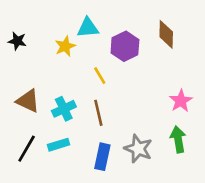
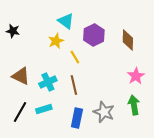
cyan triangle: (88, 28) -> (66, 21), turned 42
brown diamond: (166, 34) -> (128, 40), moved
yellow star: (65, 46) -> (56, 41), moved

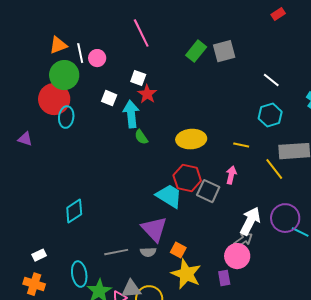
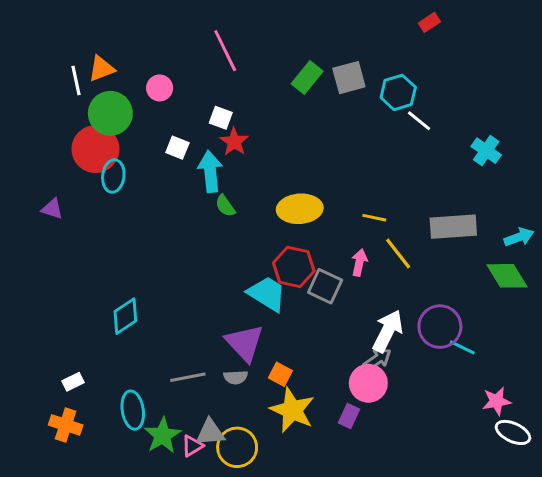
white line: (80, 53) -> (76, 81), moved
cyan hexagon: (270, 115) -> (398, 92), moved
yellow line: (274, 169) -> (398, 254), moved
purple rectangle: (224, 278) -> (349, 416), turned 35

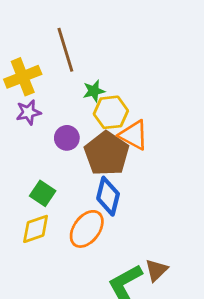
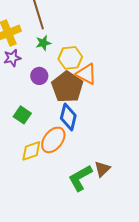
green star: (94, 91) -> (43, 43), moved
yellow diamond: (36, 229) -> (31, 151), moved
______________________________
• **What to work on**
Please transcribe exactly the lines from the one containing "yellow line: (274, 169) -> (398, 254), moved" through the final line of the data, including both, and nothing else. Pictures are to be left out.

• **Answer box**
yellow line: (274, 169) -> (398, 254), moved
purple rectangle: (224, 278) -> (349, 416), turned 35

green star: (94, 91) -> (43, 43), moved
yellow diamond: (36, 229) -> (31, 151), moved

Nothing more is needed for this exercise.